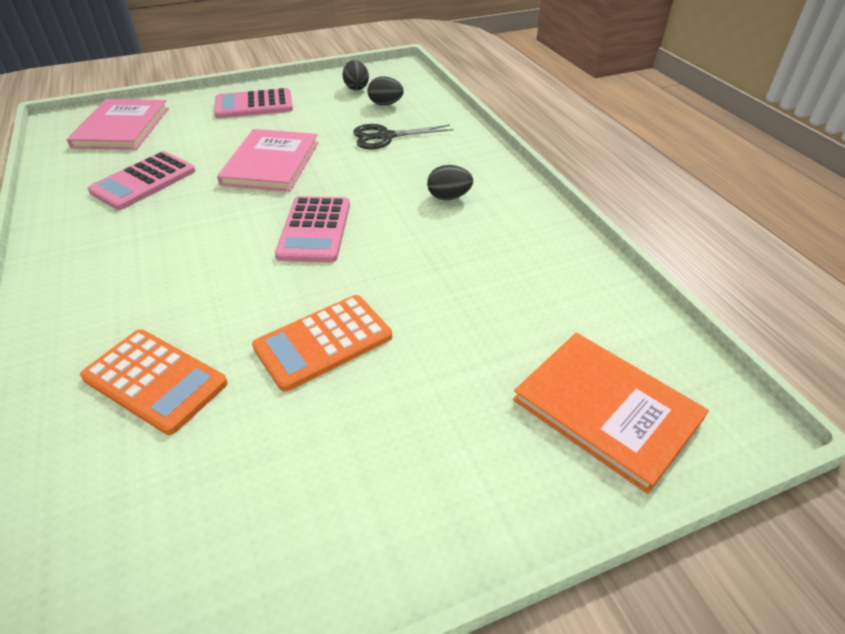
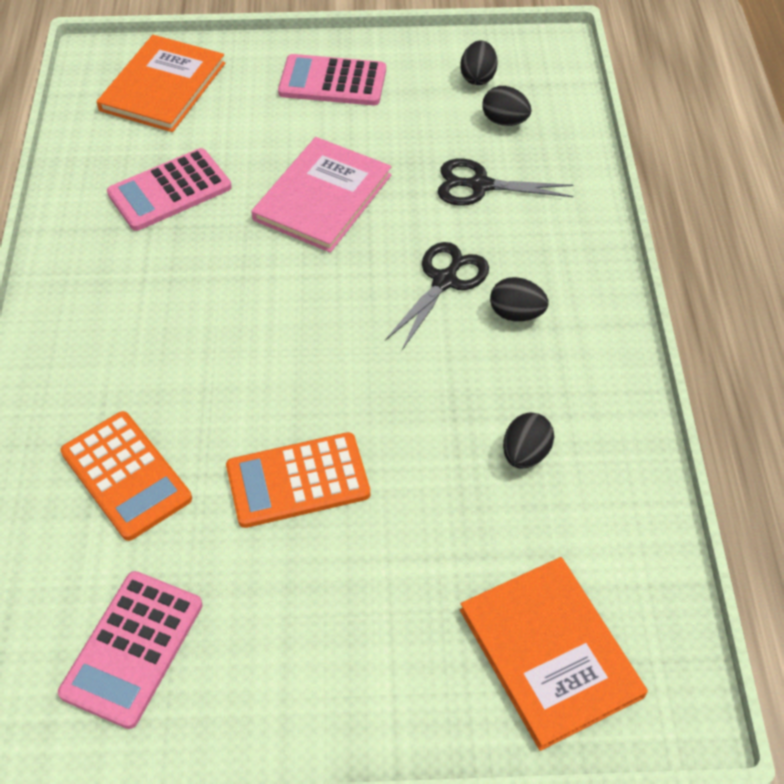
camera: 20 degrees right, 10 degrees up
(122, 127) = (163, 87): pink book -> orange book
(314, 230) = (339, 322): pink calculator -> pink calculator (132, 648)
(386, 190) = (444, 281): none -> black scissors
(503, 276) = (525, 453): none -> black egg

- - -

* Instructions for the task: Every line of the material is to be quoted exactly, with no pictures carried over.

* Answer for this exercise:
camera: 20 degrees right, 10 degrees up
(122, 127) = (163, 87): pink book -> orange book
(314, 230) = (339, 322): pink calculator -> pink calculator (132, 648)
(386, 190) = (444, 281): none -> black scissors
(503, 276) = (525, 453): none -> black egg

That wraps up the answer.